- [Required action]
The reply should contain all the data below, repeated exactly, and none of the images.
====
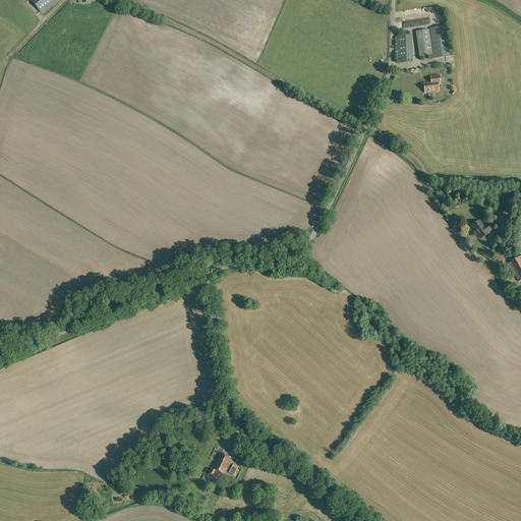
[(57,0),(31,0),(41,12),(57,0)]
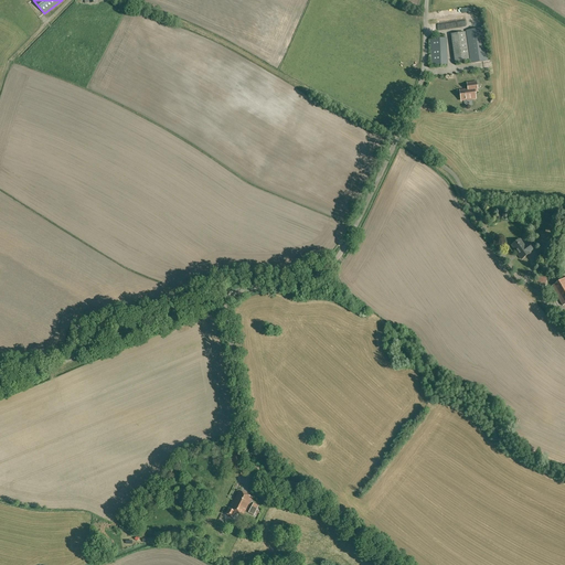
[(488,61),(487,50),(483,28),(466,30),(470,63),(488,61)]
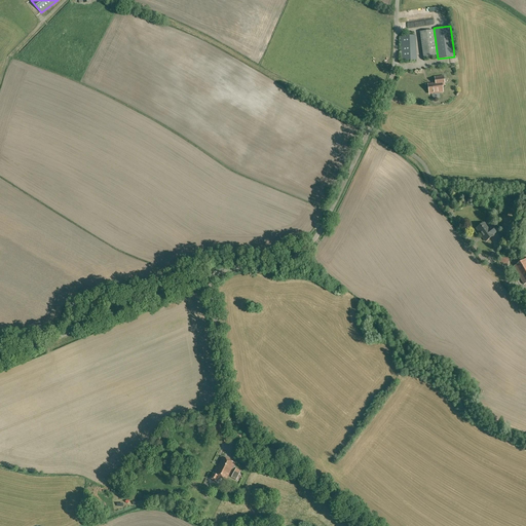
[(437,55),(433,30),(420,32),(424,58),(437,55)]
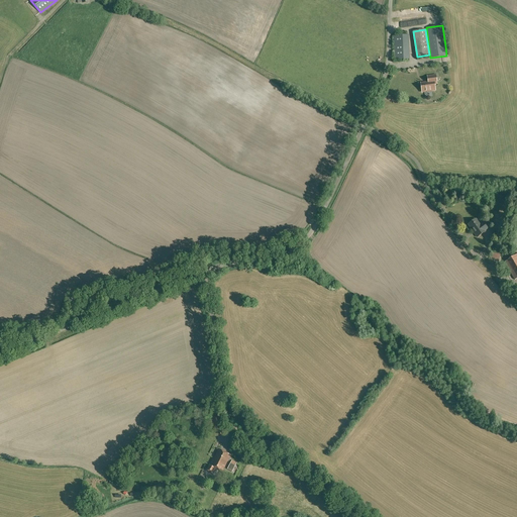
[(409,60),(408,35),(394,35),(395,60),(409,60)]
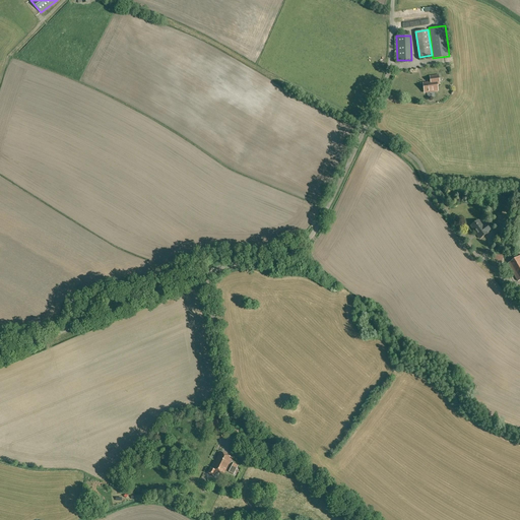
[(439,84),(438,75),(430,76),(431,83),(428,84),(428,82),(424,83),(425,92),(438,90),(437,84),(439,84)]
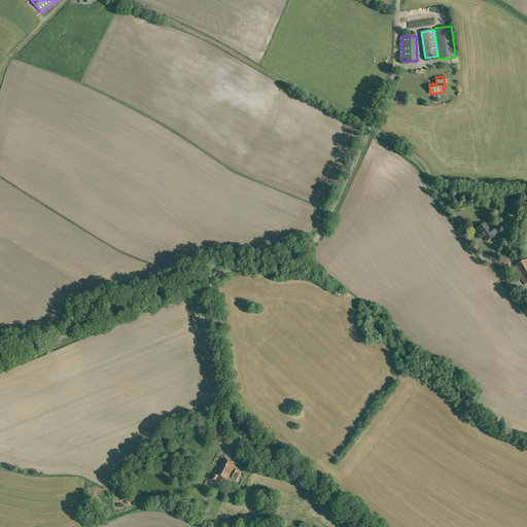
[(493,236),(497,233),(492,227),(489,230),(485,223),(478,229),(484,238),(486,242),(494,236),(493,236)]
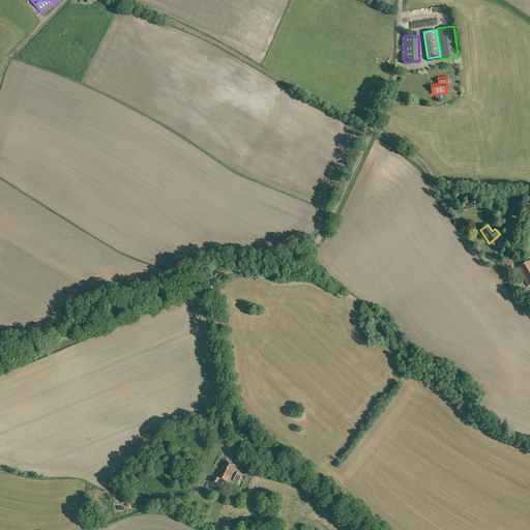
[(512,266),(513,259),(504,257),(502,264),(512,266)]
====
- [Task response]
[(57,0),(31,0),(41,12),(57,0)]
[(488,61),(487,50),(483,28),(466,30),(470,63),(488,61)]
[(437,55),(433,30),(420,32),(424,58),(437,55)]
[(409,60),(408,35),(394,35),(395,60),(409,60)]
[(439,84),(438,75),(430,76),(431,83),(428,84),(428,82),(424,83),(425,92),(438,90),(437,84),(439,84)]
[(493,236),(497,233),(492,227),(489,230),(485,223),(478,229),(484,238),(486,242),(494,236),(493,236)]
[(512,266),(513,259),(504,257),(502,264),(512,266)]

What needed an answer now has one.